START Records for the task

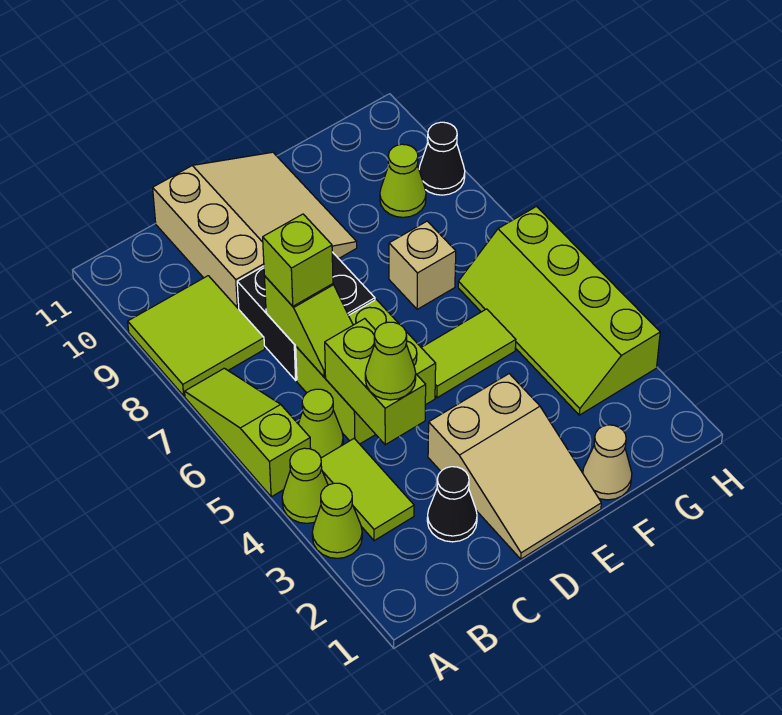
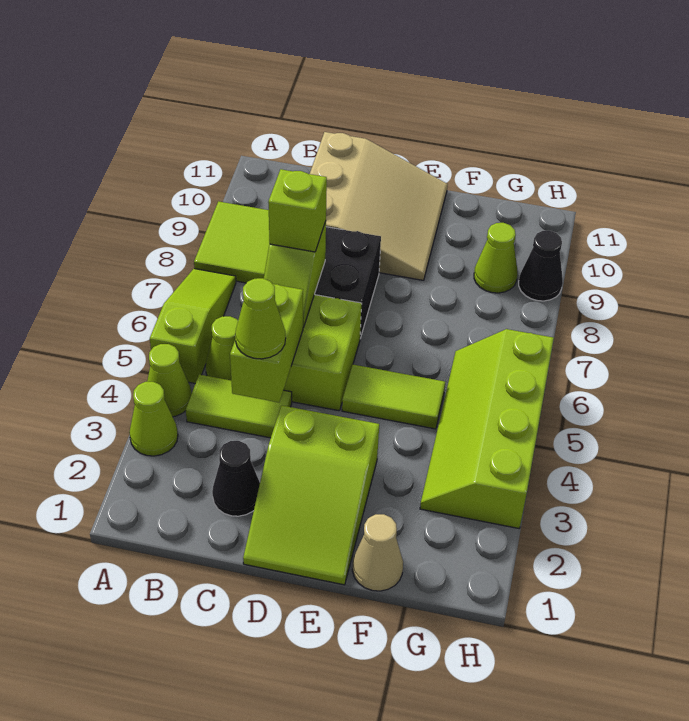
lime tile B3:B4 level 1 -> lime tile B4:C4 level 1
tan slope D1:E3 level 1 top 3 -> lime slope D1:E3 level 1 top 3
tan brick F7 level 1 -> none

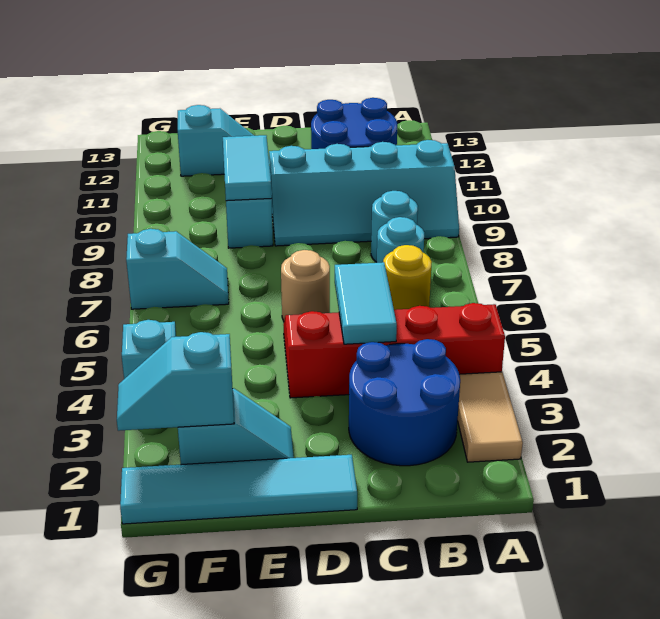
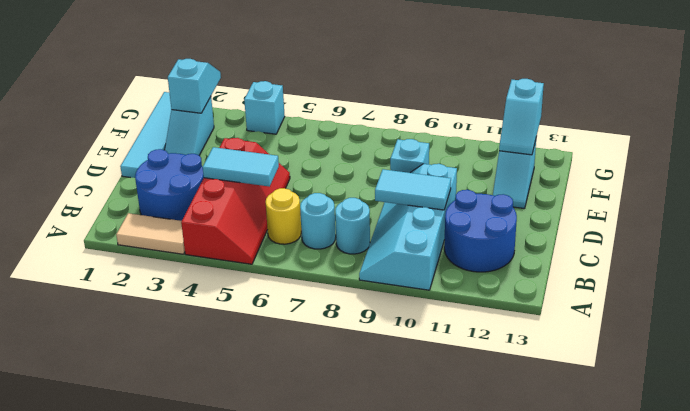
tan round brick D6 level 1 -> none
cyan tile E9:E10 level 2 -> cyan tile C9:C10 level 2
cyan slope F7:G7 level 1 top G -> cyan slope F12:G12 level 2 top G

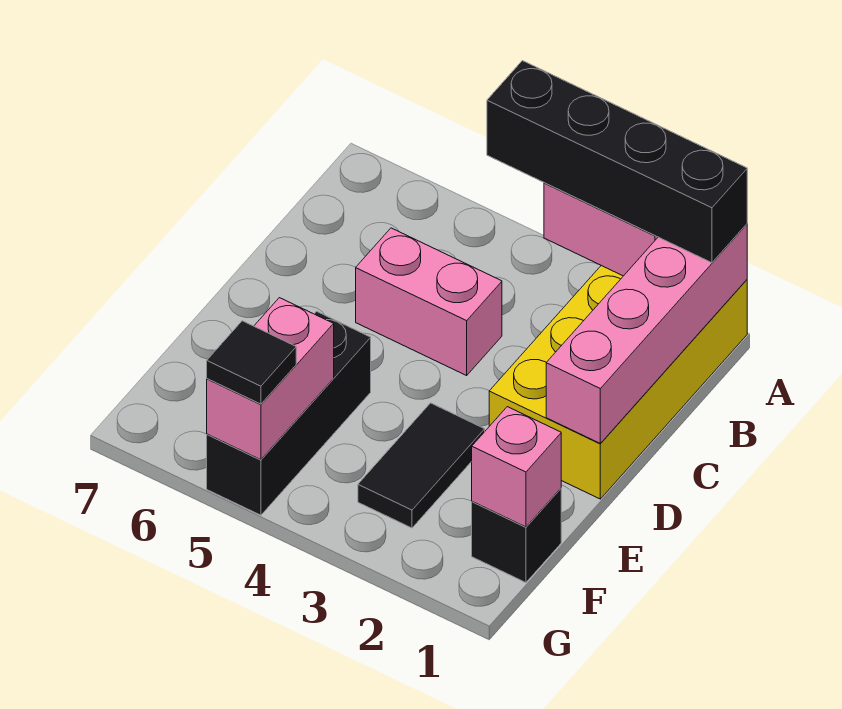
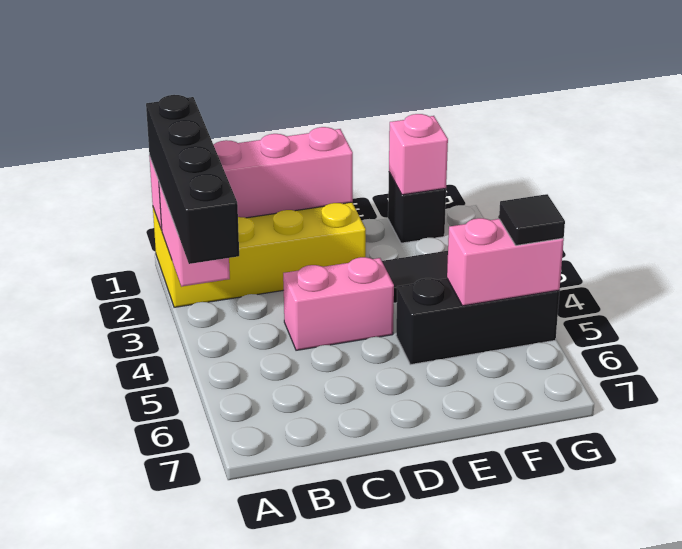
pink brick C4:C5 level 1 -> pink brick C4:D4 level 1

END Records for the task

→ **Exercise aim**: Every line in the data that holds "tile" should be copied out.

→ **Answer to the exercise**:
lime tile B3:B4 level 1 -> lime tile B4:C4 level 1
cyan tile E9:E10 level 2 -> cyan tile C9:C10 level 2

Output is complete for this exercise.